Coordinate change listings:
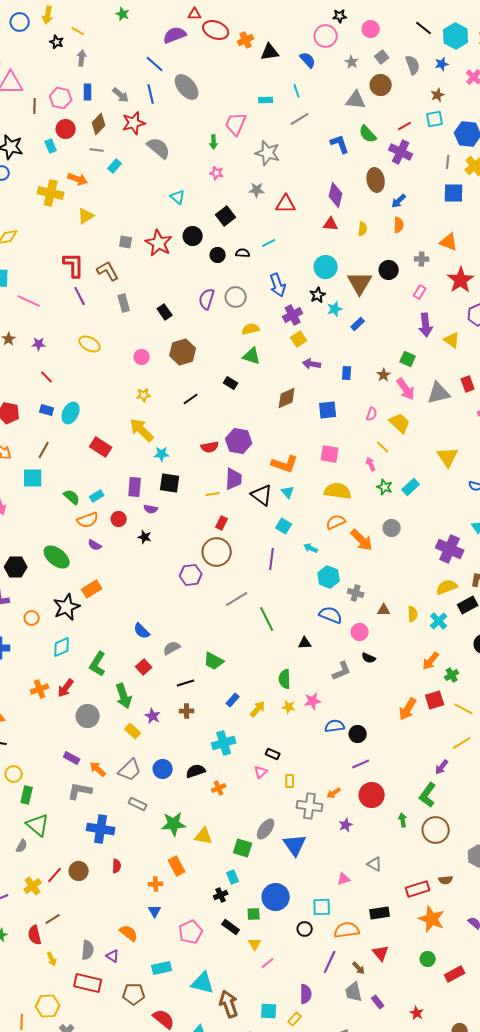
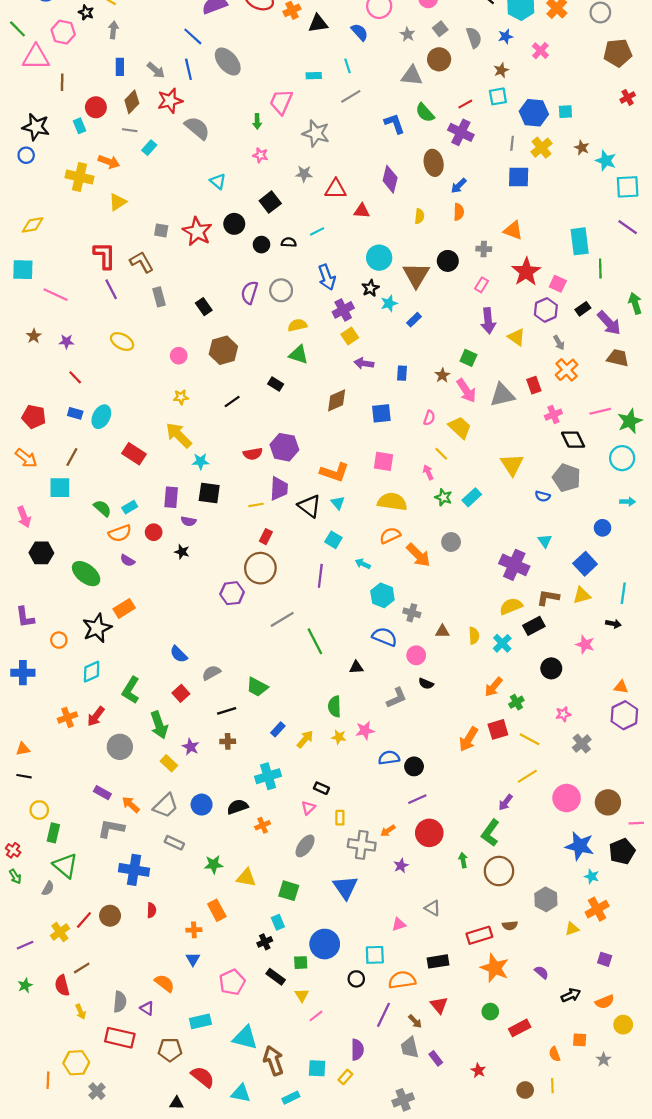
pink hexagon: (61, 98) -> (63, 32), moved
red triangle: (331, 224) -> (362, 211), moved
black hexagon: (16, 567) -> (41, 553), moved
green star: (174, 824) -> (214, 864), size x0.7
gray ellipse: (266, 829) -> (305, 846), moved

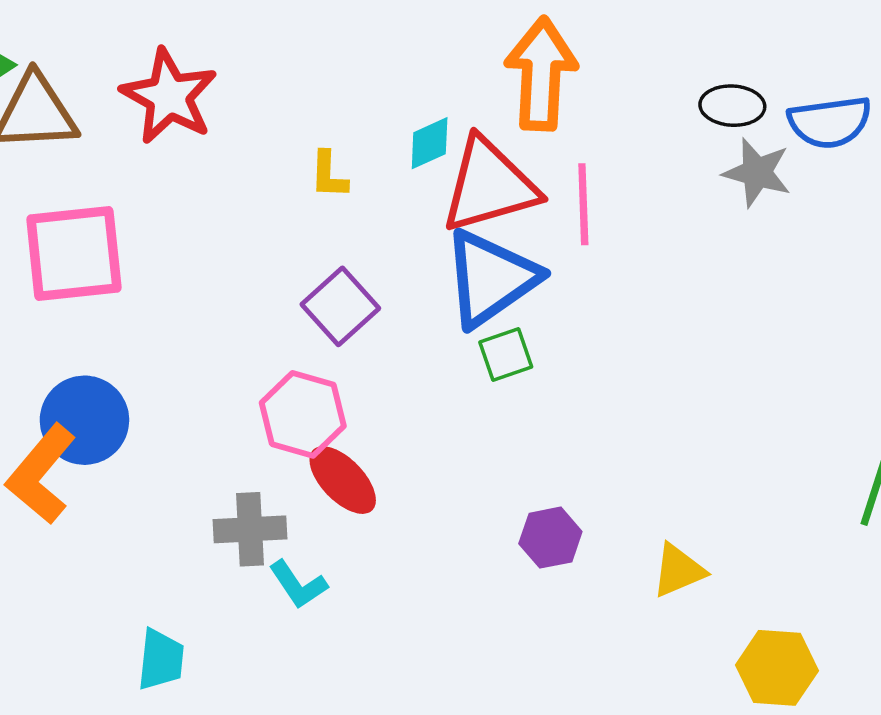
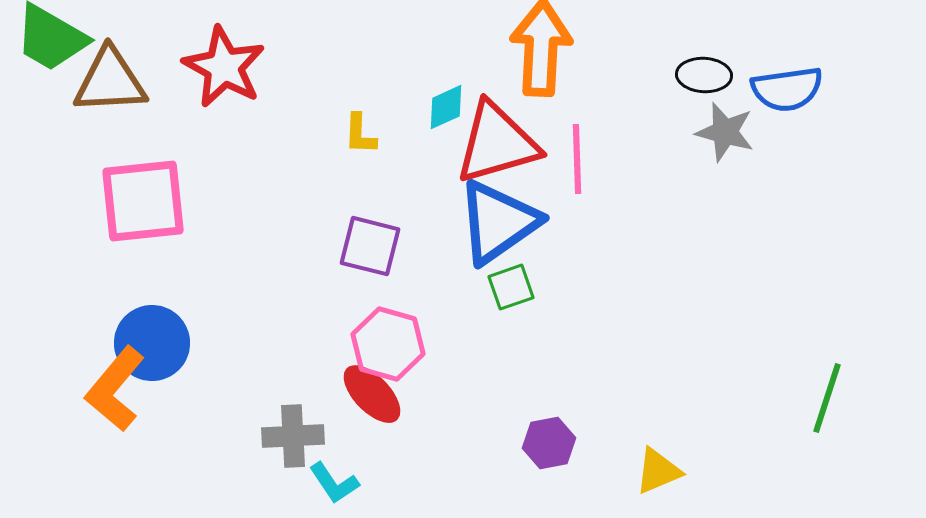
purple square: (340, 306) -> (370, 246), turned -34
pink hexagon: (303, 414) -> (388, 344), moved

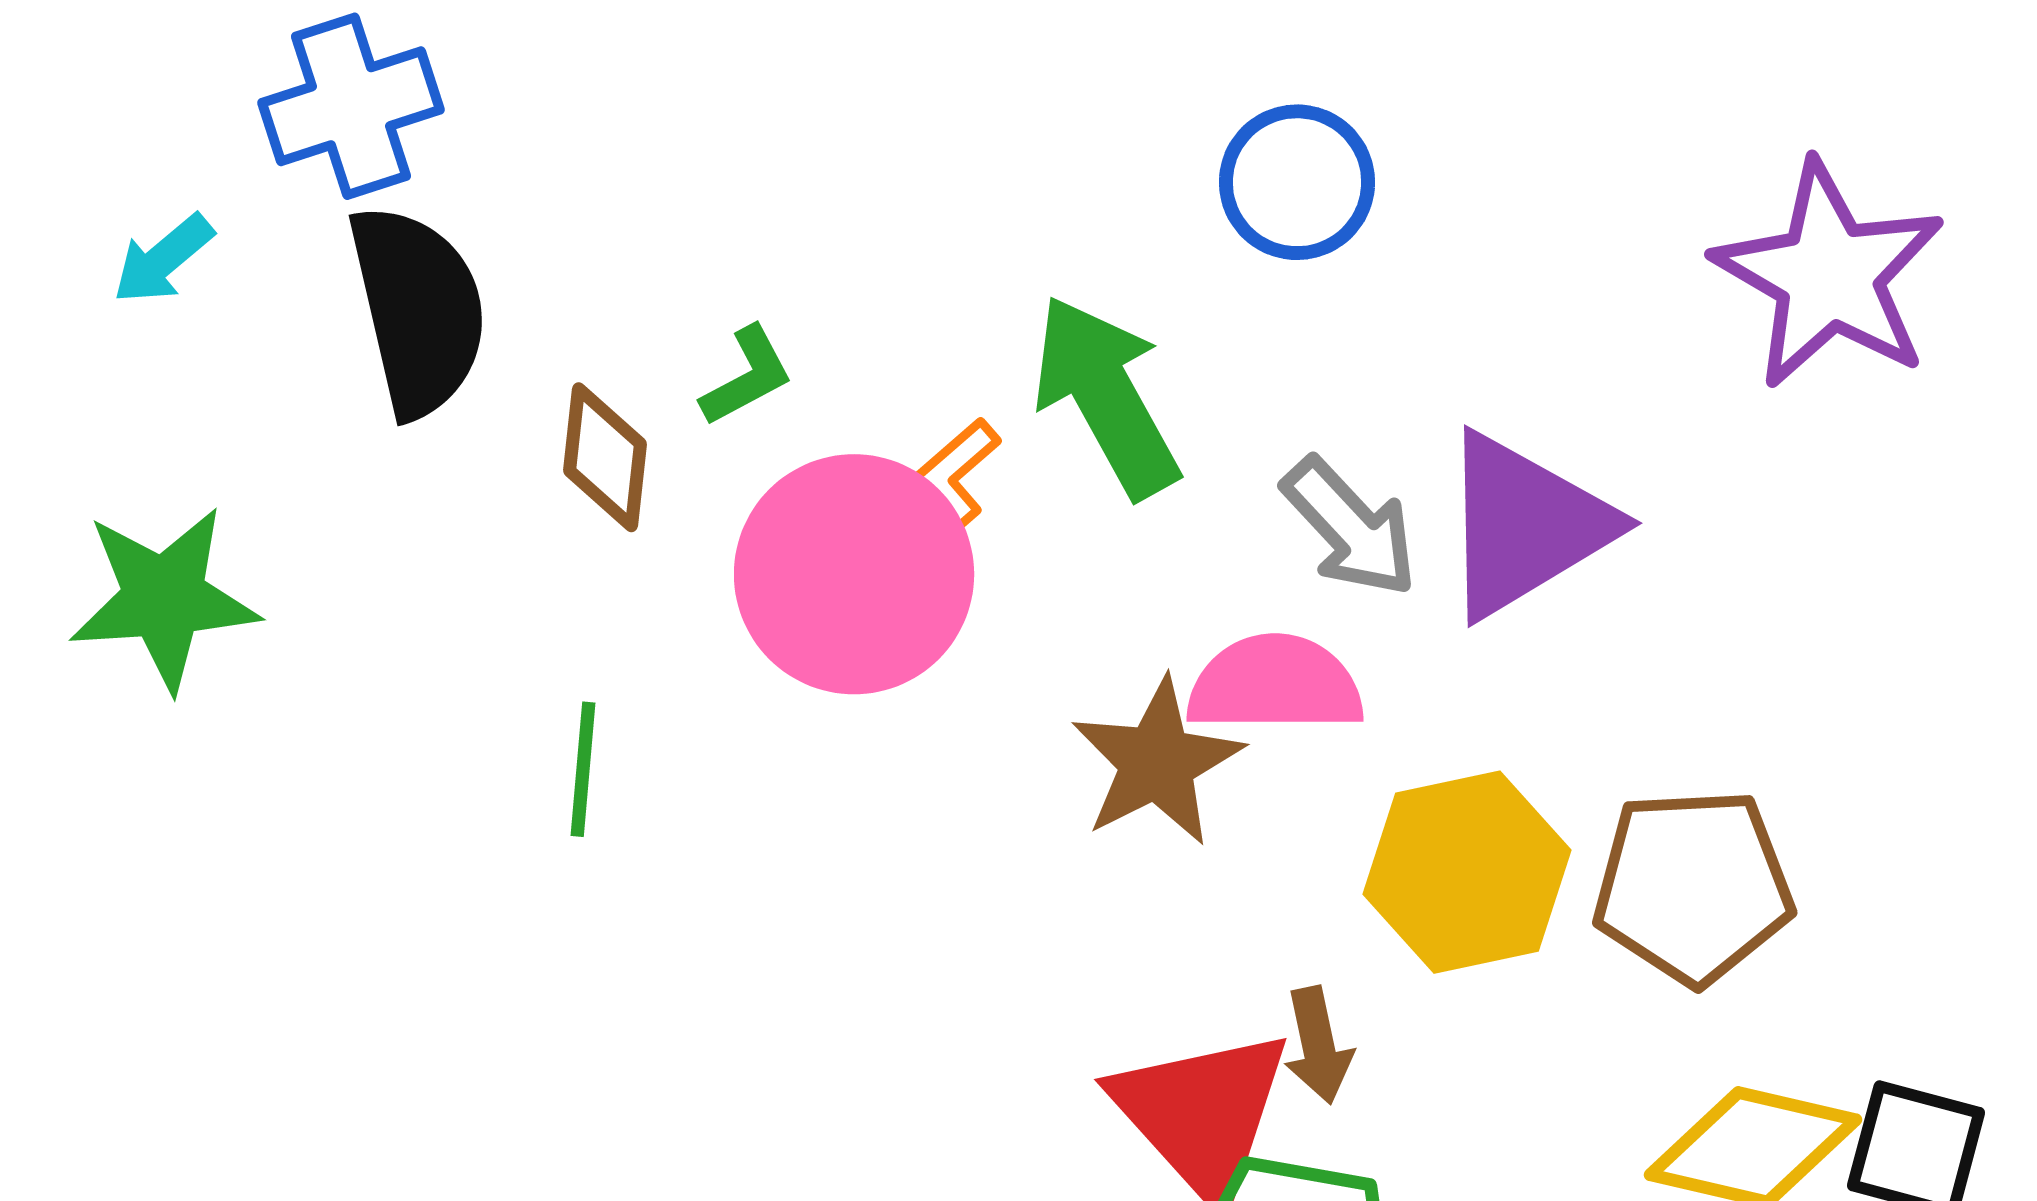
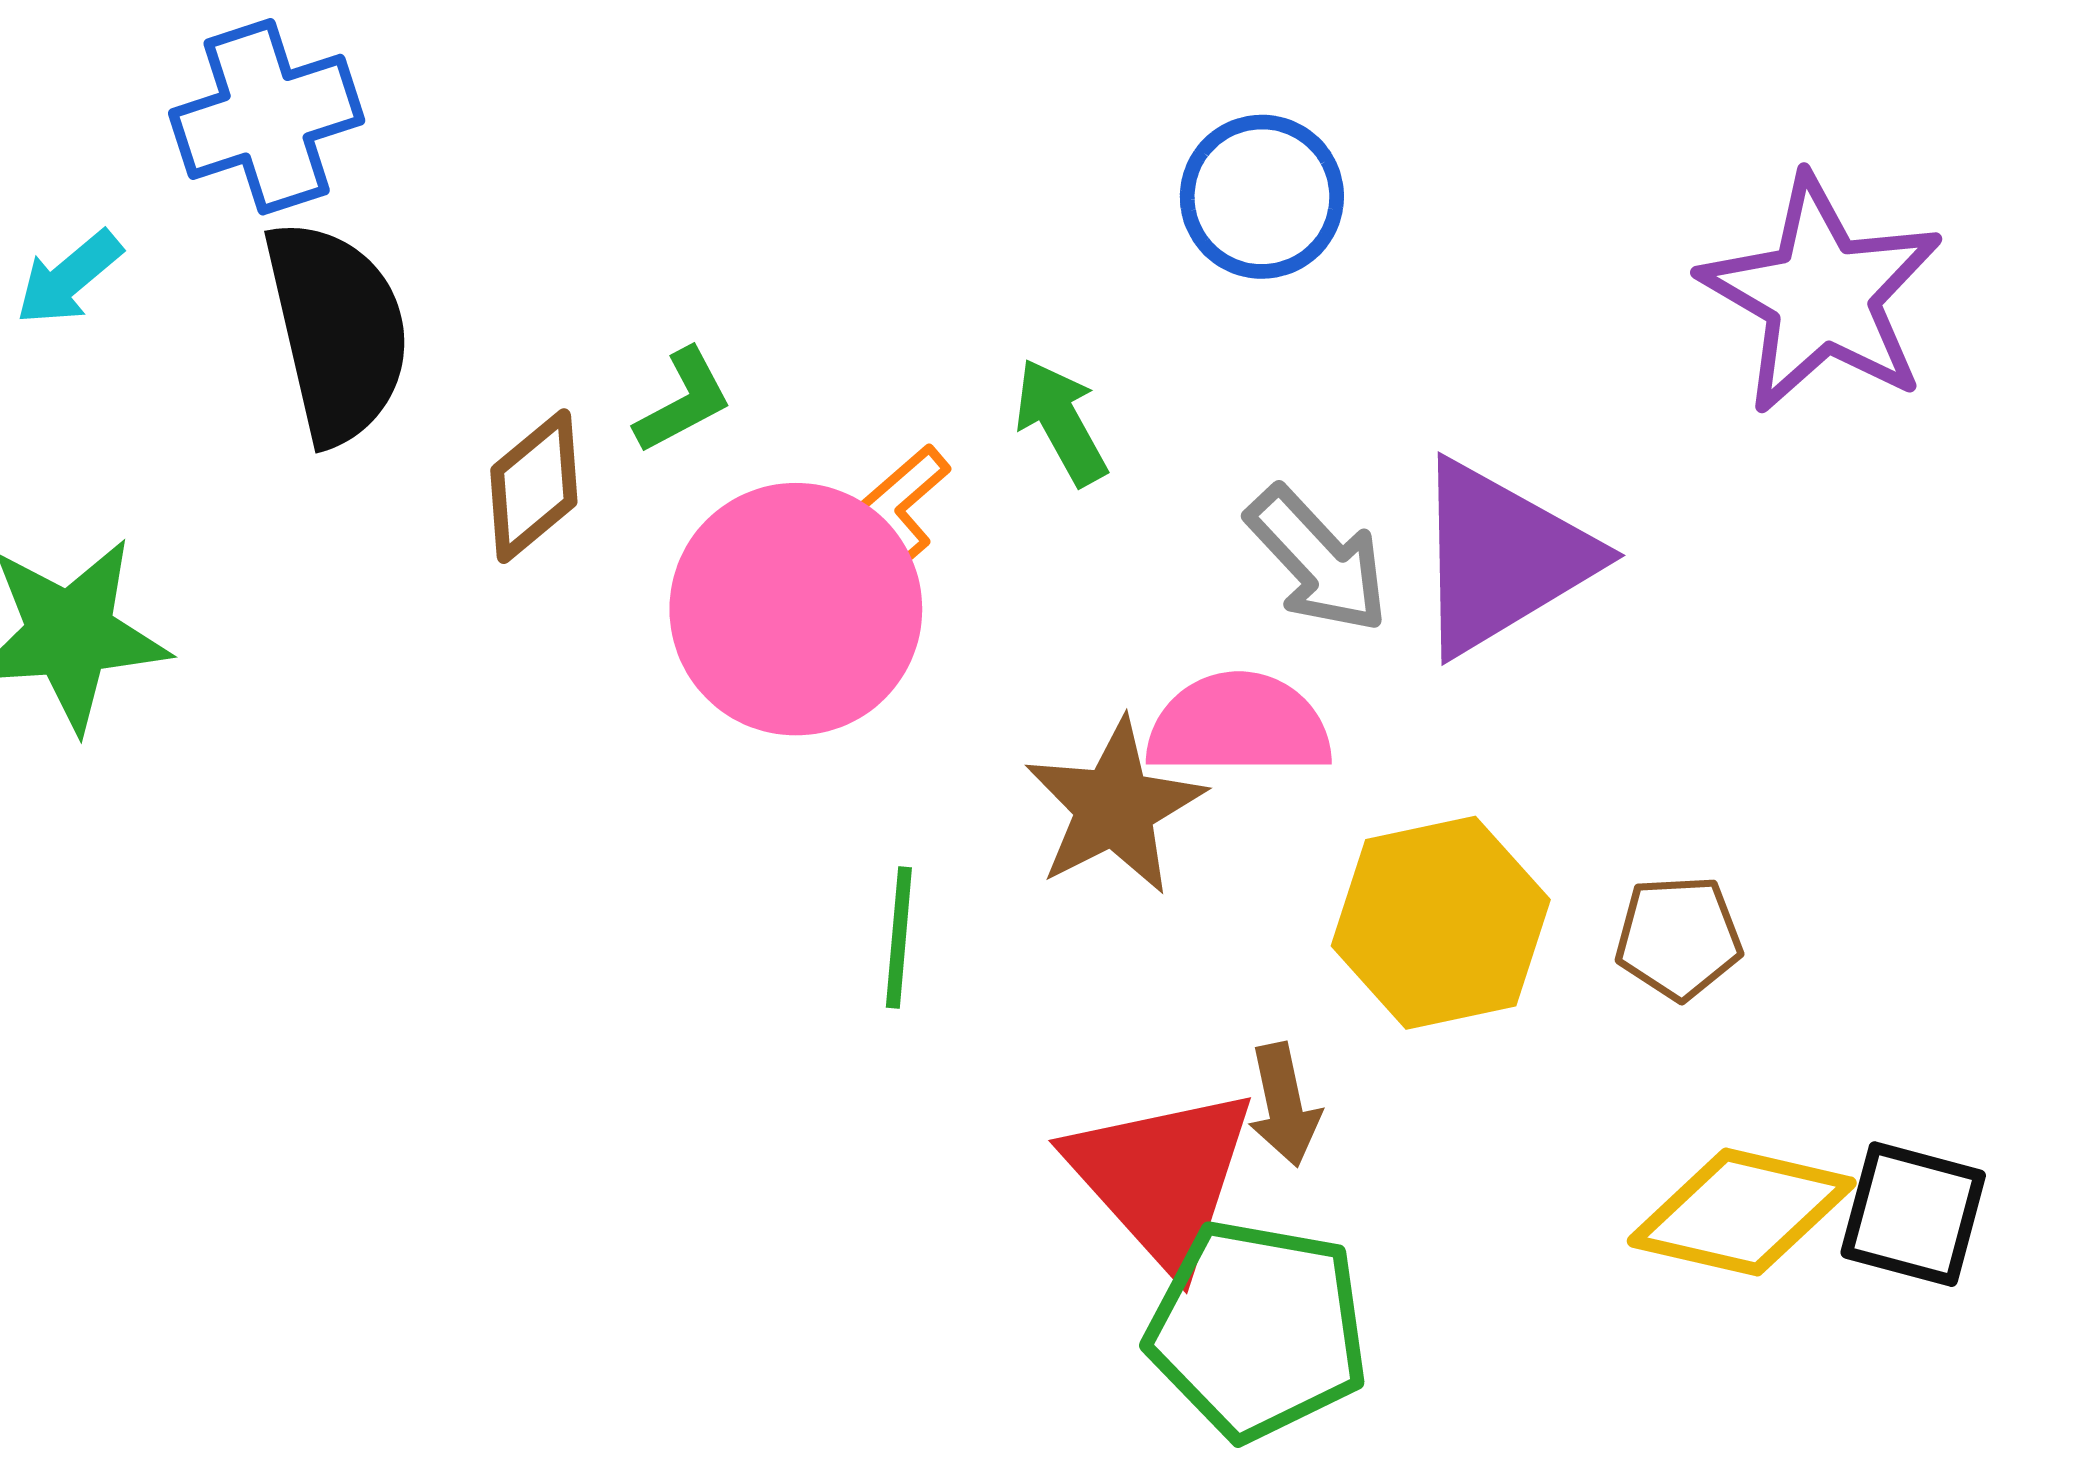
green arrow: (1106, 396) -> (1061, 422), size x0.6
brown diamond: (605, 457) -> (534, 486), turned 44
green line: (583, 769) -> (899, 937), moved
brown pentagon: (1693, 886) -> (1679, 937), size x0.6

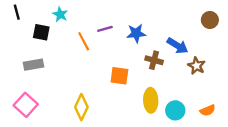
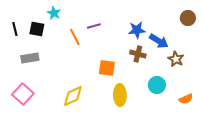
black line: (17, 12) -> (15, 29), moved
blue star: (136, 33) -> (137, 30), moved
yellow ellipse: (151, 100) -> (120, 95), moved
yellow diamond: (81, 107) -> (73, 96), turned 40
cyan circle: (175, 110) -> (157, 85), moved

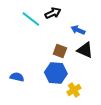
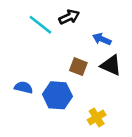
blue hexagon: (56, 73) -> (57, 95), moved
blue semicircle: (17, 77) -> (23, 87), moved

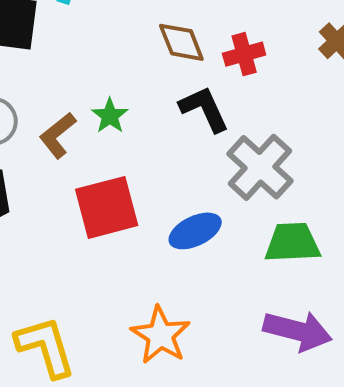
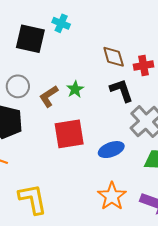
orange star: (161, 335) -> (112, 196), moved

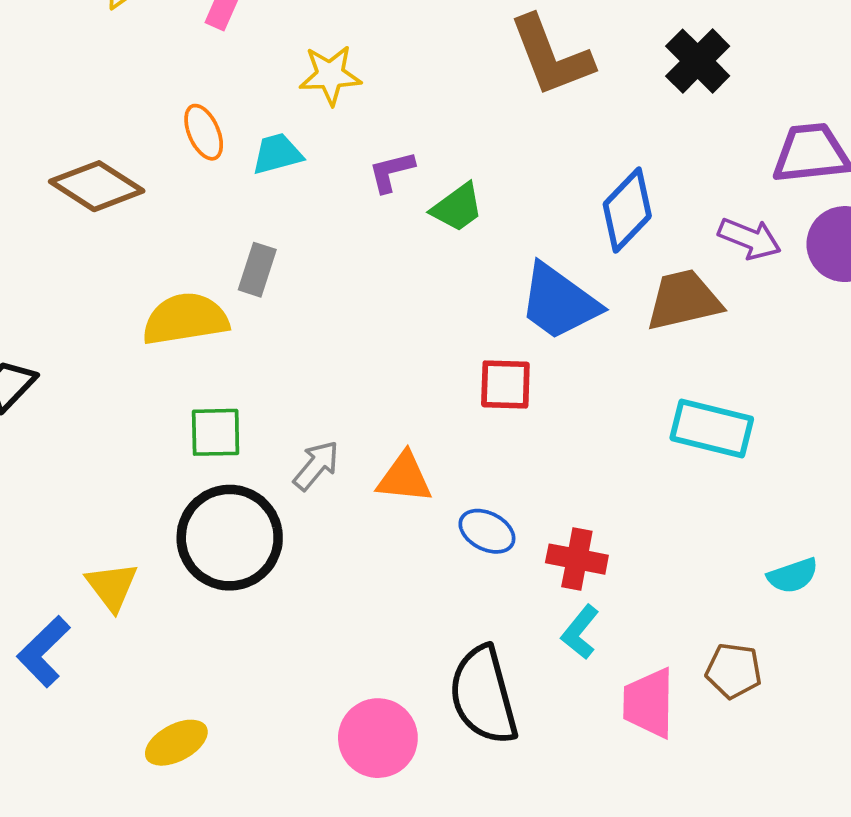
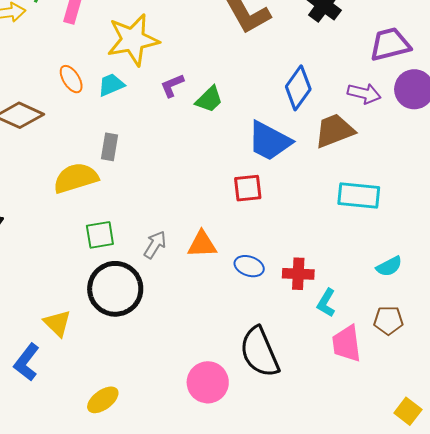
yellow star: (330, 75) -> (133, 40), size x1.6
cyan semicircle: (793, 576) -> (389, 266), moved
cyan L-shape: (580, 632) -> (326, 303), moved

> _Required action_
Take the line containing "cyan circle: (175, 110) -> (157, 85), moved" as the first line and the last line of the data above as the final one, and output exactly the lines between them, inclusive, with no pictures.

> _Solved problem_
cyan circle: (175, 110) -> (157, 85), moved

blue hexagon: (56, 73) -> (57, 95), moved
blue semicircle: (17, 77) -> (23, 87), moved

orange star: (161, 335) -> (112, 196), moved

yellow star: (330, 75) -> (133, 40), size x1.6
cyan semicircle: (793, 576) -> (389, 266), moved
cyan L-shape: (580, 632) -> (326, 303), moved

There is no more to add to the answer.